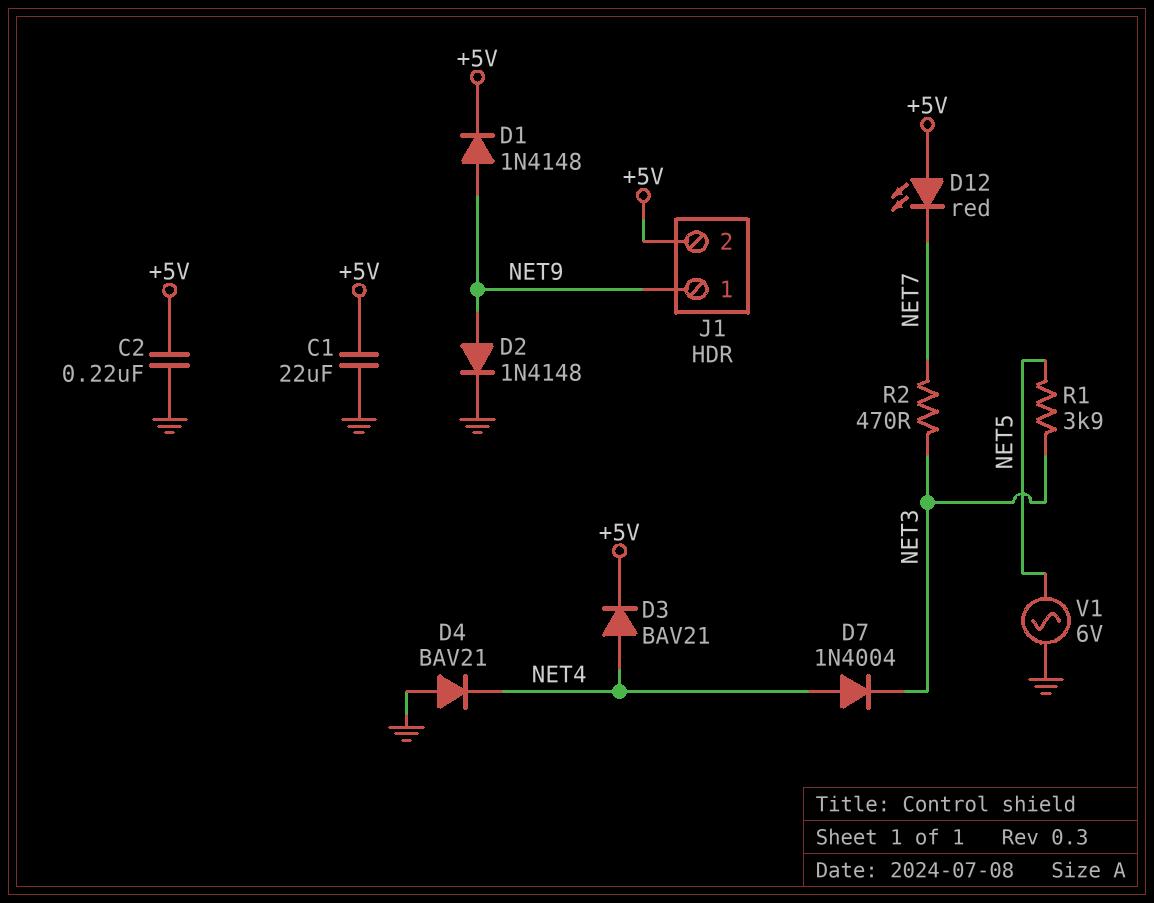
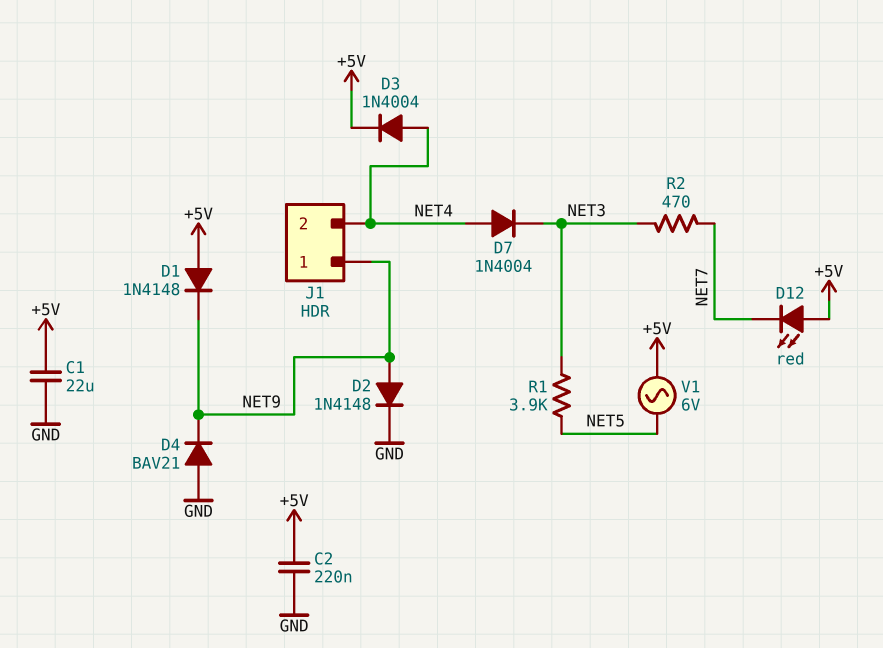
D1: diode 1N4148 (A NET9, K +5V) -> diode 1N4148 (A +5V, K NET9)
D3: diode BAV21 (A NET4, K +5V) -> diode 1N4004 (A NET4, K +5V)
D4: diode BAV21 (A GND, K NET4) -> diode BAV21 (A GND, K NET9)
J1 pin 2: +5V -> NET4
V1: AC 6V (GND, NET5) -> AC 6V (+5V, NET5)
═══
Exercise requirements: Would you set down the entries exactly as given, minus their pictures?

Reply:
D1: diode 1N4148 (A NET9, K +5V) -> diode 1N4148 (A +5V, K NET9)
D3: diode BAV21 (A NET4, K +5V) -> diode 1N4004 (A NET4, K +5V)
D4: diode BAV21 (A GND, K NET4) -> diode BAV21 (A GND, K NET9)
J1 pin 2: +5V -> NET4
V1: AC 6V (GND, NET5) -> AC 6V (+5V, NET5)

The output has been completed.